• Supplied data
== Segment start ==
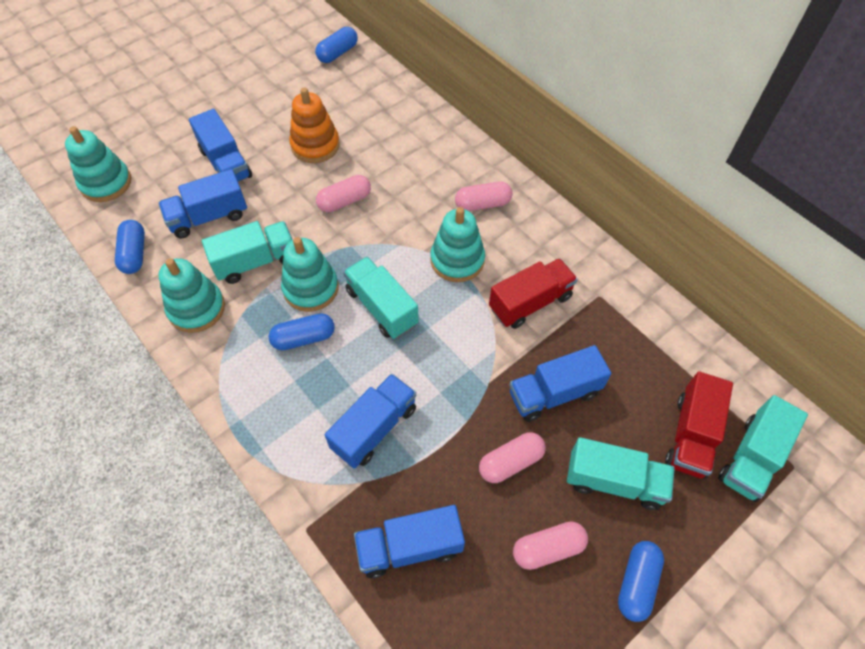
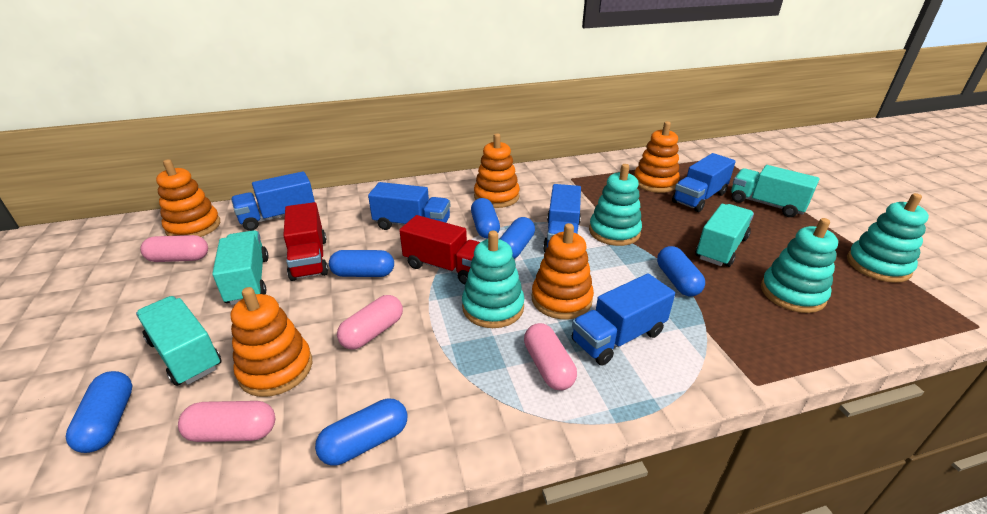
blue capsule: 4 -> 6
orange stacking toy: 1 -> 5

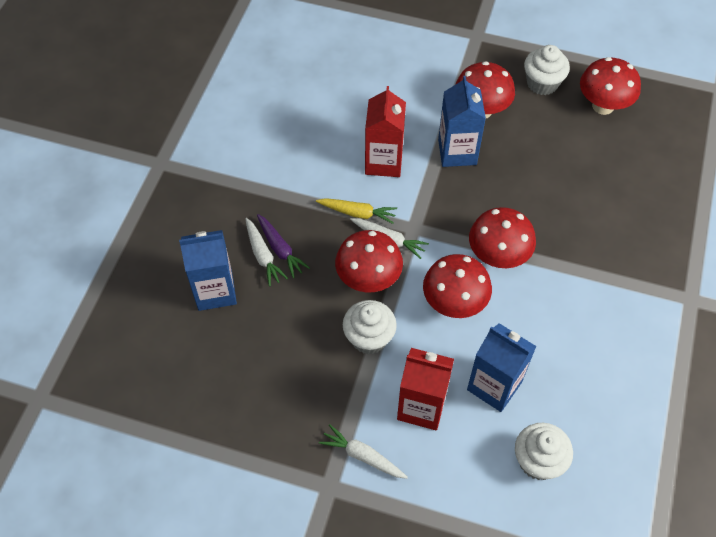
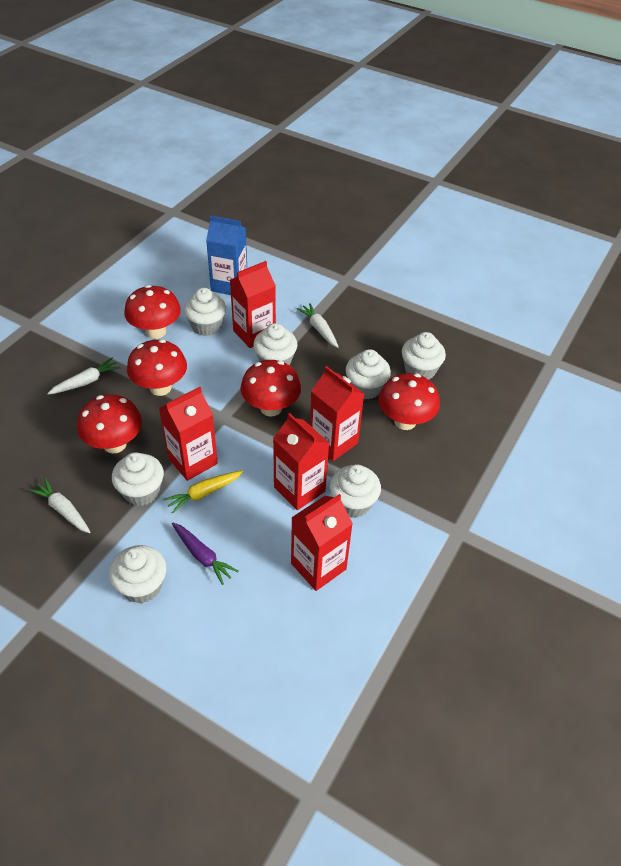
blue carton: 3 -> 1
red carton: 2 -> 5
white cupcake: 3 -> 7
== Segment end ==
• Work instructions
Skip the pictures, then write out every entry exactly.

• Task answer
blue capsule: 4 -> 6
orange stacking toy: 1 -> 5

blue carton: 3 -> 1
red carton: 2 -> 5
white cupcake: 3 -> 7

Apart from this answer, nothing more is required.